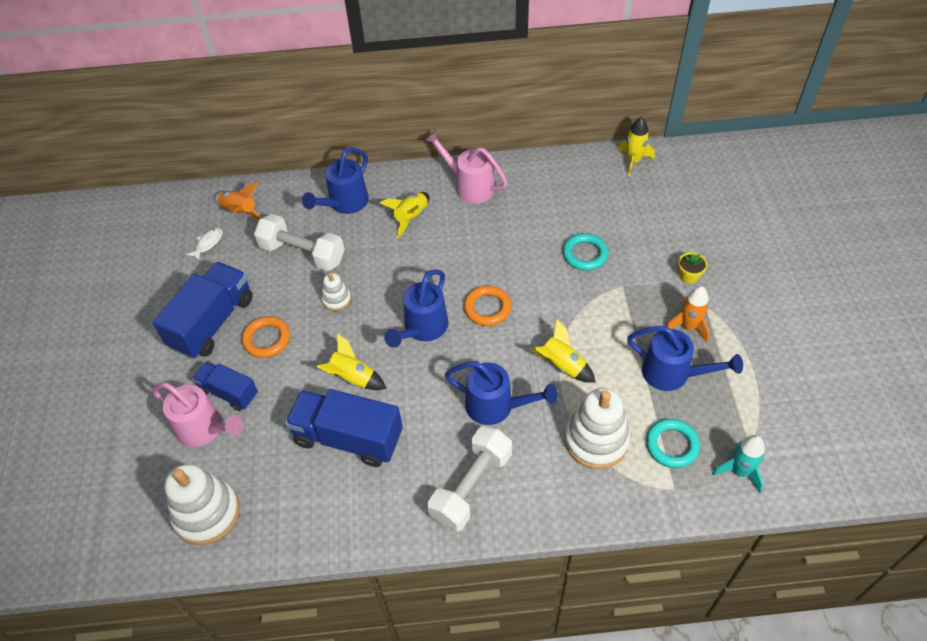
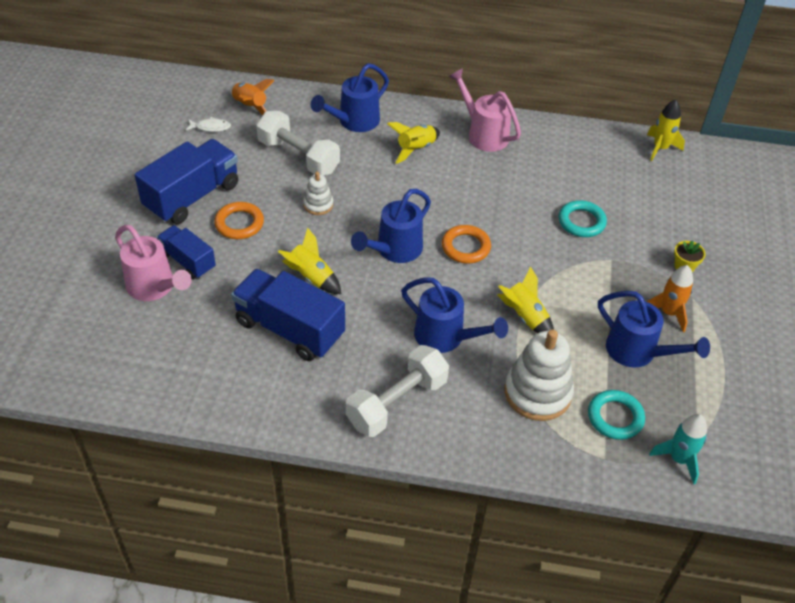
camera: 10 degrees right, 5 degrees down
(206, 513) = (132, 361): white stacking toy -> none
(208, 243) = (210, 127): white fish -> white fish turned 45 degrees clockwise

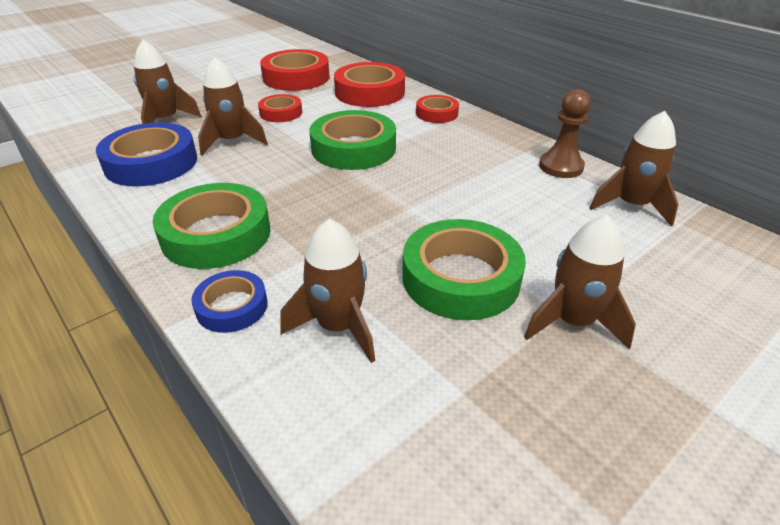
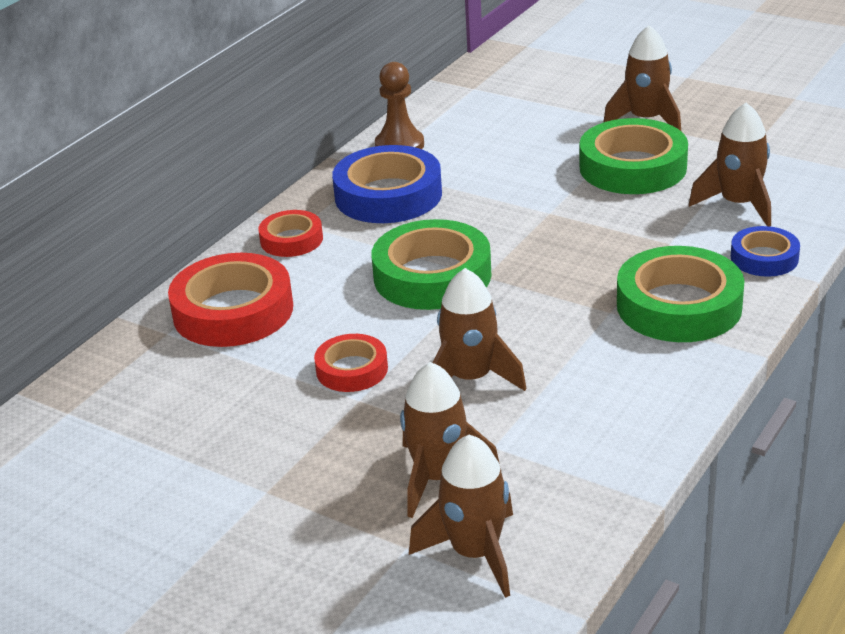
camera: 105 degrees left, 5 degrees down
(151, 163) = (575, 423): blue tape -> blue tape (388, 195)
(296, 77) = (191, 405): red tape -> none
(631, 205) = (458, 108): brown rocket -> brown rocket (475, 553)

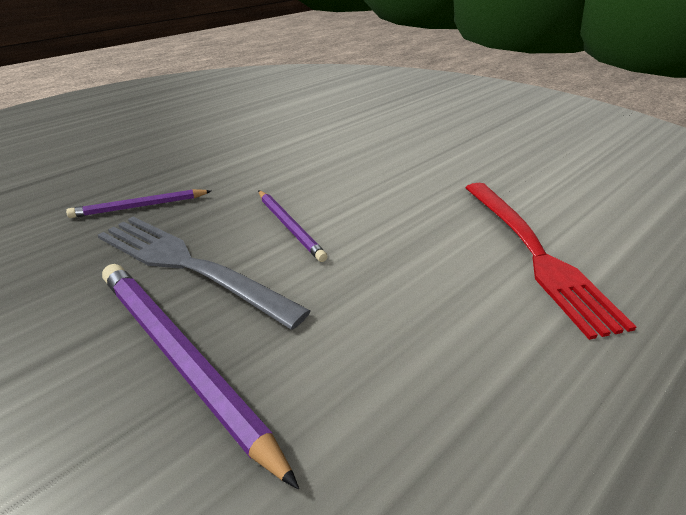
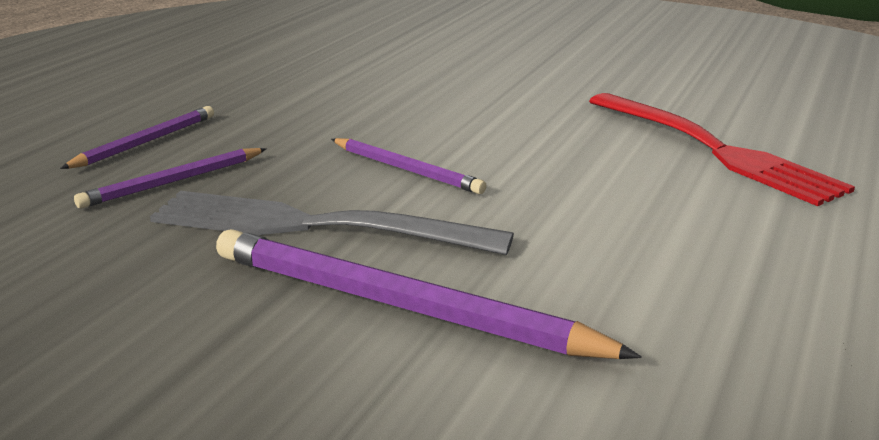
camera: 20 degrees left, 10 degrees down
(152, 170) = (145, 142): none -> purple pencil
________
#### [EXERCISE]
Leaving the pictures out, print every line of the listing exactly.

#### [ANSWER BOX]
camera: 10 degrees right, 5 degrees down
(206, 513) = (132, 361): white stacking toy -> none
(208, 243) = (210, 127): white fish -> white fish turned 45 degrees clockwise

camera: 105 degrees left, 5 degrees down
(151, 163) = (575, 423): blue tape -> blue tape (388, 195)
(296, 77) = (191, 405): red tape -> none
(631, 205) = (458, 108): brown rocket -> brown rocket (475, 553)

camera: 20 degrees left, 10 degrees down
(152, 170) = (145, 142): none -> purple pencil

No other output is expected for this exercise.